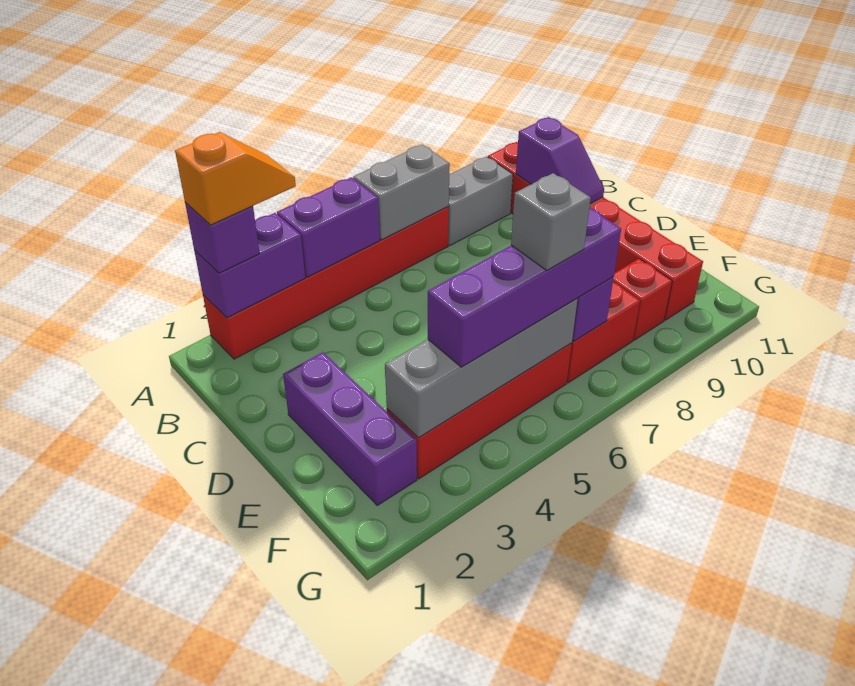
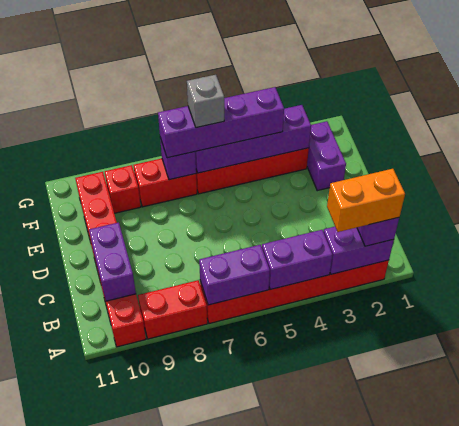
orange 1x2 slope [175,132,296,225] -> orange 1x2 brick [327,169,405,232]
grey 1x2 brick [353,144,450,240] -> purple 1x2 brick [199,245,270,305]
grey 1x2 brick [448,156,513,246] -> red 1x2 brick [138,280,207,339]
purple 1x2 slope [516,117,604,204] -> purple 1x2 brick [89,222,136,301]
purple 1x3 brick [283,352,417,505] -> purple 1x2 brick [307,121,346,191]
grey 1x4 brick [385,299,578,438] -> purple 1x4 brick [195,105,311,173]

• _Work to be completed_: Count every line in the entries above where the word "slope" appears; respond with the number alone.

• _Exercise solution_: 2